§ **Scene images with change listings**
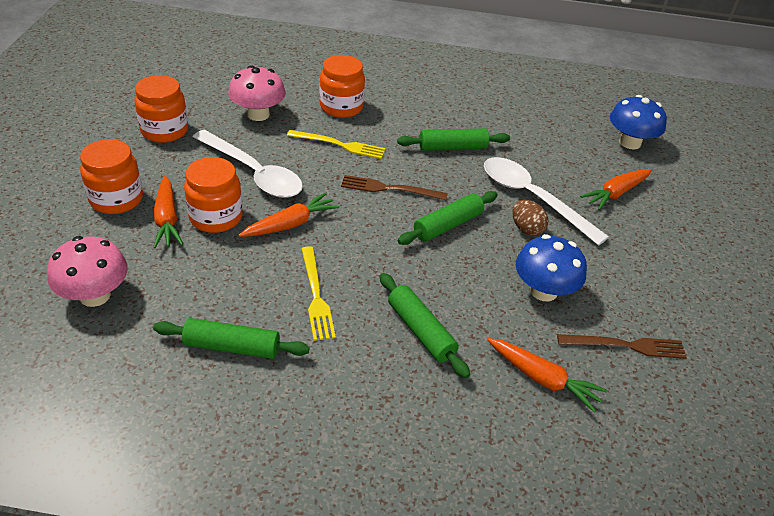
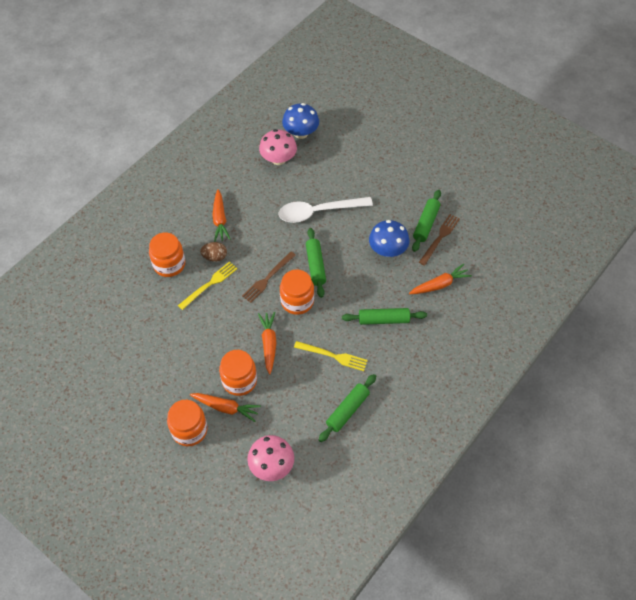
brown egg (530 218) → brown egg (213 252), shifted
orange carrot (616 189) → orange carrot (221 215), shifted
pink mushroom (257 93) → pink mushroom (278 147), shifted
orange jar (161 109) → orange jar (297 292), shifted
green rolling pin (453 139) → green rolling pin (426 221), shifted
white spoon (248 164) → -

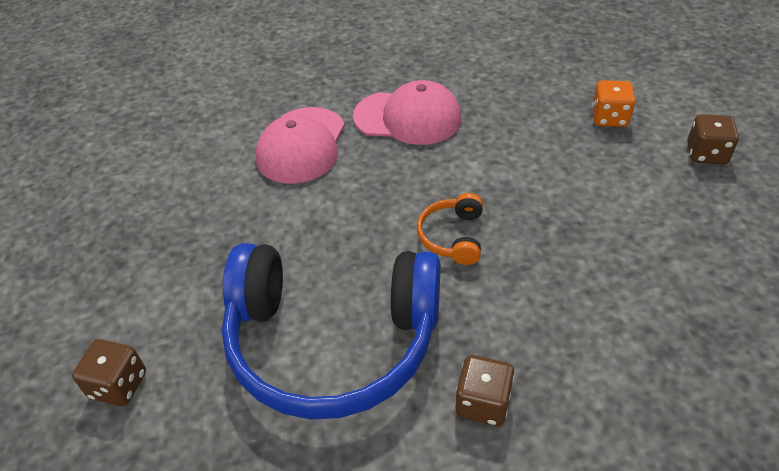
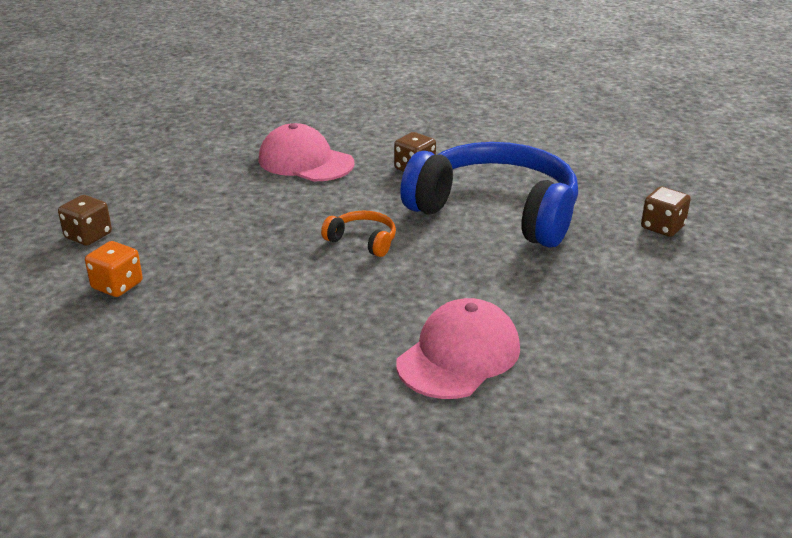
pink cap (407 112) → pink cap (307 152), shifted
orange headphones (450 229) → orange headphones (358 234), 90 degrees counterclockwise

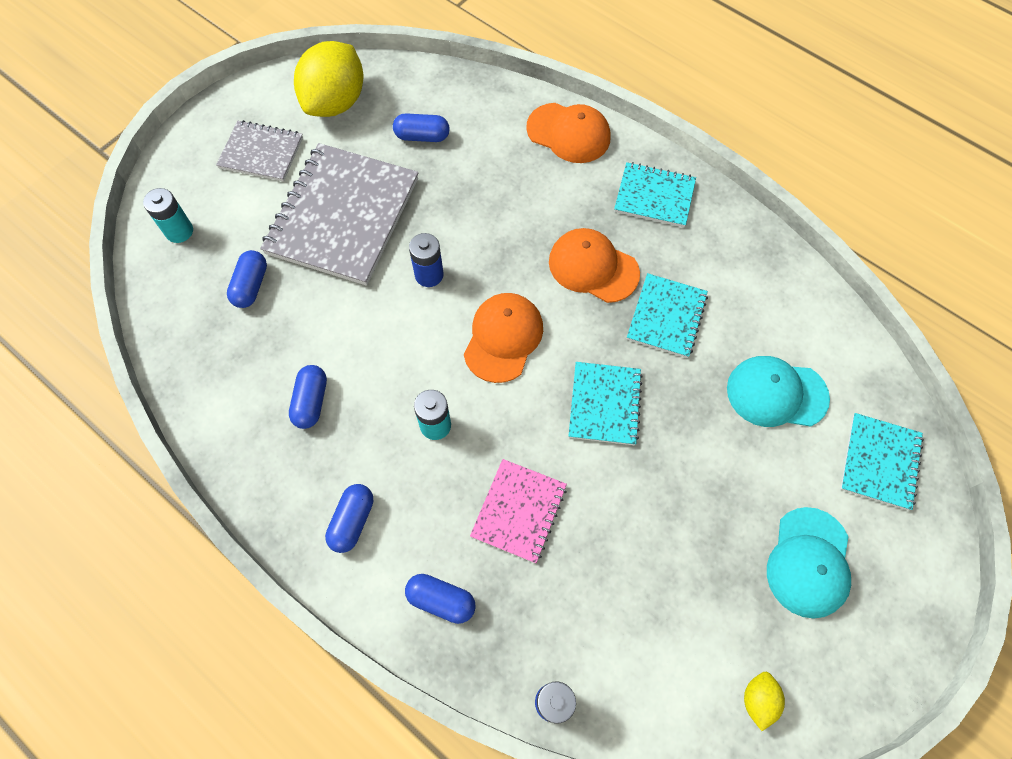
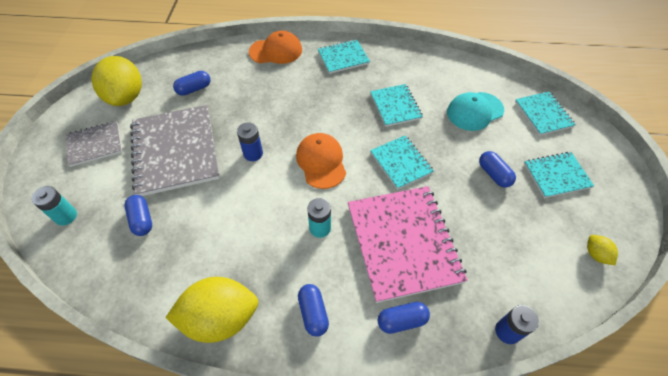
- → yellow lemon (211 310)
pink notebook (518 511) → pink notebook (408 244), x1.86
blue capsule (308 397) → blue capsule (497 169), shifted
turquoise cap (809 563) → turquoise notebook (559 175)
orange cap (594 265) → -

§ **Exercise prompt**
Starting from the records above, copy each line where the string "pink" is found.

§ **Expected answer**
pink mushroom (257 93) → pink mushroom (278 147), shifted
pink cap (407 112) → pink cap (307 152), shifted
pink notebook (518 511) → pink notebook (408 244), x1.86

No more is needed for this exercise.